THE DATA:
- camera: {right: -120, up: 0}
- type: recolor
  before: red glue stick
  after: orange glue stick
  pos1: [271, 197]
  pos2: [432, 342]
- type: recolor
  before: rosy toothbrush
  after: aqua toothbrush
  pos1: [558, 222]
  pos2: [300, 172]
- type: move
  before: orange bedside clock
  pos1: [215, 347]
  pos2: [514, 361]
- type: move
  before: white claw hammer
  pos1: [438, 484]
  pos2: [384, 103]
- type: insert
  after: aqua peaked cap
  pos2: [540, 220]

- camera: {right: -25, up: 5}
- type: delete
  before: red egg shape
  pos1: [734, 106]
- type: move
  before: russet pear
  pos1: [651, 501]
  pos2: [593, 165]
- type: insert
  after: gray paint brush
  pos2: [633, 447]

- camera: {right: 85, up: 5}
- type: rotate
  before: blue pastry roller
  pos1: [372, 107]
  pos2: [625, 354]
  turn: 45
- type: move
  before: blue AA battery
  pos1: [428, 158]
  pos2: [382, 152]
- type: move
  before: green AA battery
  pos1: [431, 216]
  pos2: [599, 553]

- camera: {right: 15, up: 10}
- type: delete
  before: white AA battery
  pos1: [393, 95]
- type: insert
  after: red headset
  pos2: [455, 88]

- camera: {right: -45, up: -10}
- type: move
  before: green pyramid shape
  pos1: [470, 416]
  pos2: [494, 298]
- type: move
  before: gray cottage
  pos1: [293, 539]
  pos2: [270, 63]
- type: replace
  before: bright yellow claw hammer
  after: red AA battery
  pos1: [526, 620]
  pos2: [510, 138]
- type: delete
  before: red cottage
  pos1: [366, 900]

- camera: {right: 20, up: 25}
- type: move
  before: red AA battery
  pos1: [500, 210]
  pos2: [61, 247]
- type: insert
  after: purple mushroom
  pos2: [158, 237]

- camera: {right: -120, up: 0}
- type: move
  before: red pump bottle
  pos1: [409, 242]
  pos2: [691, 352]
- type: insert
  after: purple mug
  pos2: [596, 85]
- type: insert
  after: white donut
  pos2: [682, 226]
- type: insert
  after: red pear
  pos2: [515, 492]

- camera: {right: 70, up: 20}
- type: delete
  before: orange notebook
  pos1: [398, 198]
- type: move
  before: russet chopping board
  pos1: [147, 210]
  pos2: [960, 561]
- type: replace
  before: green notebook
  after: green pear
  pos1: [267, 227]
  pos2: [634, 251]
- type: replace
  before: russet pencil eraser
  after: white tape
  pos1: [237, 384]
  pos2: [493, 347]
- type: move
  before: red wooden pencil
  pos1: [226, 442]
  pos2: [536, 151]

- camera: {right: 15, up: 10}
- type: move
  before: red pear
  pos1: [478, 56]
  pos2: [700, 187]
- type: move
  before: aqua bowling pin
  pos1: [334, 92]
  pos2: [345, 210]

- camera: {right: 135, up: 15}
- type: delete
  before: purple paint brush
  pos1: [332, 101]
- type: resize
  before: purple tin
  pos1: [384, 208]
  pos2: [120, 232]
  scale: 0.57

GOAL OF THE EXERCISE:
Look back at the data above. Transcribe exactly the lines starting at the line that contains "pos2: [514, 361]" and ending at the line that contains "after: aqua peaked cap".

OUTPUT BELOW:
  pos2: [514, 361]
- type: move
  before: white claw hammer
  pos1: [438, 484]
  pos2: [384, 103]
- type: insert
  after: aqua peaked cap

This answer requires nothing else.